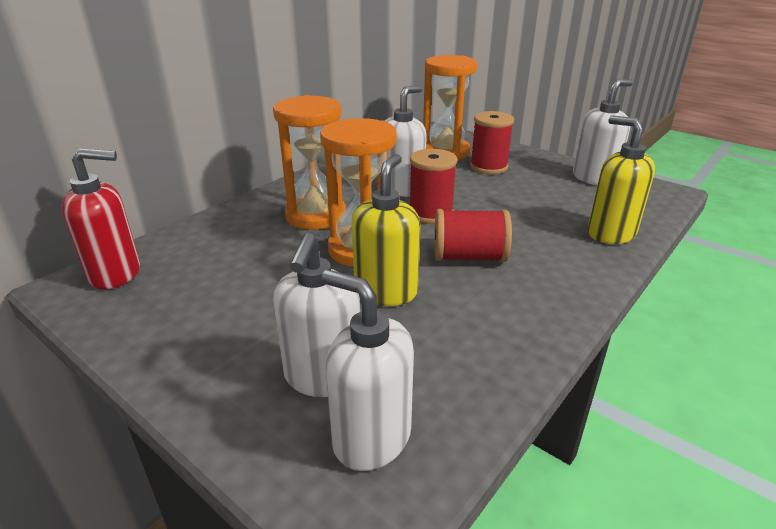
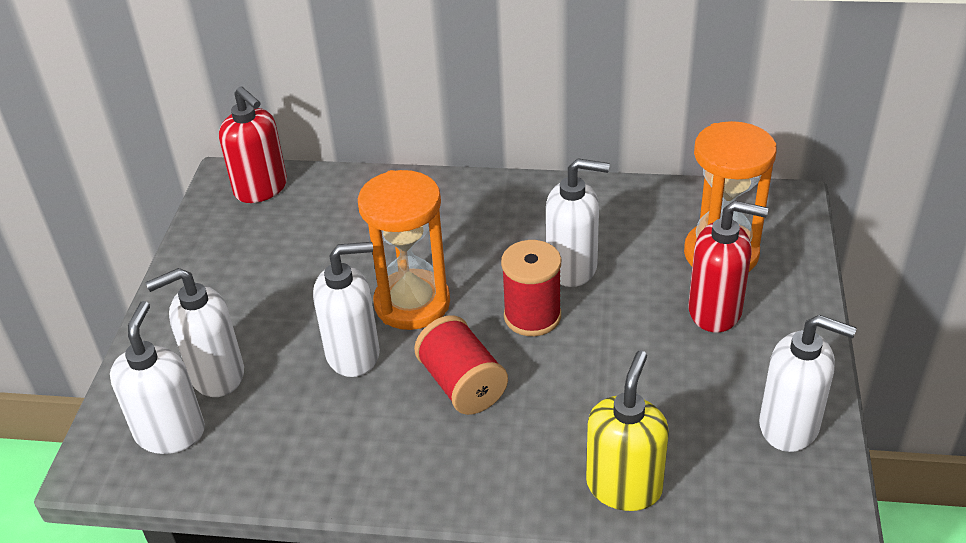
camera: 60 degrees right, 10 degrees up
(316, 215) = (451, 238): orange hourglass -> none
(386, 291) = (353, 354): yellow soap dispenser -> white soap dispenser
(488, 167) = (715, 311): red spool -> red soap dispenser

.....

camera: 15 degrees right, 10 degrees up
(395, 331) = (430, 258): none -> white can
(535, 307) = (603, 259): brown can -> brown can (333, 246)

.....

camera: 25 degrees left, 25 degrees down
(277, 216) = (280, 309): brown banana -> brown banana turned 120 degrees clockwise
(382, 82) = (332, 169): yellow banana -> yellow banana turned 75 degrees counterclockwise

.....

__PROBLEM TO WORK ON__.
All lines above that contain "banana" are required in the answer.

__ANSWER TO THE PROBLEM__.
(277, 216) = (280, 309): brown banana -> brown banana turned 120 degrees clockwise
(382, 82) = (332, 169): yellow banana -> yellow banana turned 75 degrees counterclockwise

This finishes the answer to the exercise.